WORK INSTRUCTIONS = Count the lines in the entries below that contain the word "curtain". Reply with the number alone.

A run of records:
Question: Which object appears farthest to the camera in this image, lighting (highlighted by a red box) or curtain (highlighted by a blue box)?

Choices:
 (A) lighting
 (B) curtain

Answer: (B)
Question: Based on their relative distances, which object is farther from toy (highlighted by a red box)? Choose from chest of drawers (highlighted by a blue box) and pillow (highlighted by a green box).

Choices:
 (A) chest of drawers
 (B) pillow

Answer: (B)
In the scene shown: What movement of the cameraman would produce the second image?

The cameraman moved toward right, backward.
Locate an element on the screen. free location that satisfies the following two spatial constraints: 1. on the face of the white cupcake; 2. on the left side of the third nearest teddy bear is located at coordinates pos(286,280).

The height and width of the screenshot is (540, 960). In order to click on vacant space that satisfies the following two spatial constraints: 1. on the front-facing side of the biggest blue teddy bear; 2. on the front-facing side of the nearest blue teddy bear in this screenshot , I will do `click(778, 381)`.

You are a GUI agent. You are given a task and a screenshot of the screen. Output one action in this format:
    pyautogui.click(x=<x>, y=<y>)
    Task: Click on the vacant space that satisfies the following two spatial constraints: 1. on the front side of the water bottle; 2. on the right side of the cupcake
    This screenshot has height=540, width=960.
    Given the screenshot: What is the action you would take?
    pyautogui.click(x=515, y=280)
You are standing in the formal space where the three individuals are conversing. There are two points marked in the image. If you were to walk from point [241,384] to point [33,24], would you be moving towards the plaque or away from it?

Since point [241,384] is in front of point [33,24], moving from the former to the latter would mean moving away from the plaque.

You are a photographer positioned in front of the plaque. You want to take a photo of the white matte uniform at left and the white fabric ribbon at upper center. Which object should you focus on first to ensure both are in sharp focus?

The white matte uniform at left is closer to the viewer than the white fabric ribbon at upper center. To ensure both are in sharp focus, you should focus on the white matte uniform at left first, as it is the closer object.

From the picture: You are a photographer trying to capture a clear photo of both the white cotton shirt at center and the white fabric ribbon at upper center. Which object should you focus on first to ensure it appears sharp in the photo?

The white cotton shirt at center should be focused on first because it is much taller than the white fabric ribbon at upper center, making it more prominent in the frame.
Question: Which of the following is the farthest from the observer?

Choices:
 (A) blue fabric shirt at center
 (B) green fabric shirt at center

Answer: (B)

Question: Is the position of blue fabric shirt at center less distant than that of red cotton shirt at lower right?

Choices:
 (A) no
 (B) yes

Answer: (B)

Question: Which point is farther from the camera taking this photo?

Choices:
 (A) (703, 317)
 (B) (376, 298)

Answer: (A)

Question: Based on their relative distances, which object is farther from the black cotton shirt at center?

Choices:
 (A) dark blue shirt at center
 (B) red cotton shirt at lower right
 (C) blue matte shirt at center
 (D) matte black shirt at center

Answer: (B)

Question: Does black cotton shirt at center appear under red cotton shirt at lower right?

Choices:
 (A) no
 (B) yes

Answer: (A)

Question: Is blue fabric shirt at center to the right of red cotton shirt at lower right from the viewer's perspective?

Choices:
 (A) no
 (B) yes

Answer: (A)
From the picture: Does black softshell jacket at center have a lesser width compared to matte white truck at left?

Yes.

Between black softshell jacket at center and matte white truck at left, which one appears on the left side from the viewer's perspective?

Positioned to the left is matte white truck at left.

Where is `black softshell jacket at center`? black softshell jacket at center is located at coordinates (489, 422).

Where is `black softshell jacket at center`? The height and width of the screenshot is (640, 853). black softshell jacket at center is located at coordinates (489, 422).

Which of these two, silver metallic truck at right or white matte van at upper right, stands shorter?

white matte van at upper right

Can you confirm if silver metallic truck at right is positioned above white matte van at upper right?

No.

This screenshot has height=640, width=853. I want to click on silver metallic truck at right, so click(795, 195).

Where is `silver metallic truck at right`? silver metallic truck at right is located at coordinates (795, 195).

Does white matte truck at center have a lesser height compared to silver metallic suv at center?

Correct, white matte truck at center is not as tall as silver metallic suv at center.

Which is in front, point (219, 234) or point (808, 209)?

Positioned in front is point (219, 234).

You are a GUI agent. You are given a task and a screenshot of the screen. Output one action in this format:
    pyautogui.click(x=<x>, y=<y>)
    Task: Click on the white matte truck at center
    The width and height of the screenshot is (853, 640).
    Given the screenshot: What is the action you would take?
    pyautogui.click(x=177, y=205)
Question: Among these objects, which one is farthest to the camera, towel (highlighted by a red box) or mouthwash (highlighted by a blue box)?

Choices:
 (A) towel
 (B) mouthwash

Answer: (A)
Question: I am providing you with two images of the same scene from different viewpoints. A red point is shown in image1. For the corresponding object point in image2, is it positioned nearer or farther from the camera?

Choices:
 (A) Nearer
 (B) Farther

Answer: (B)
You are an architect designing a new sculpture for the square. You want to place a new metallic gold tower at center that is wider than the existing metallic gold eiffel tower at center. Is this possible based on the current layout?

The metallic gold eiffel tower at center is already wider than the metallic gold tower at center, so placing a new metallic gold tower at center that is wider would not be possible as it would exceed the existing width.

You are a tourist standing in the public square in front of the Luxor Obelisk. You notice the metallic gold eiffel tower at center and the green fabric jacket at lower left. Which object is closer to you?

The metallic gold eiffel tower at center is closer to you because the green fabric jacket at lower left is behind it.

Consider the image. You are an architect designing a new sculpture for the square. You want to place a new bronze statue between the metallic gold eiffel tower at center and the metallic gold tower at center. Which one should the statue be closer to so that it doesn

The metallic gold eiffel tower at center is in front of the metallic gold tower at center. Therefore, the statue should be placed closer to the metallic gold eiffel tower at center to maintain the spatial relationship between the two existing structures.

RESULT OF THIS TASK = 2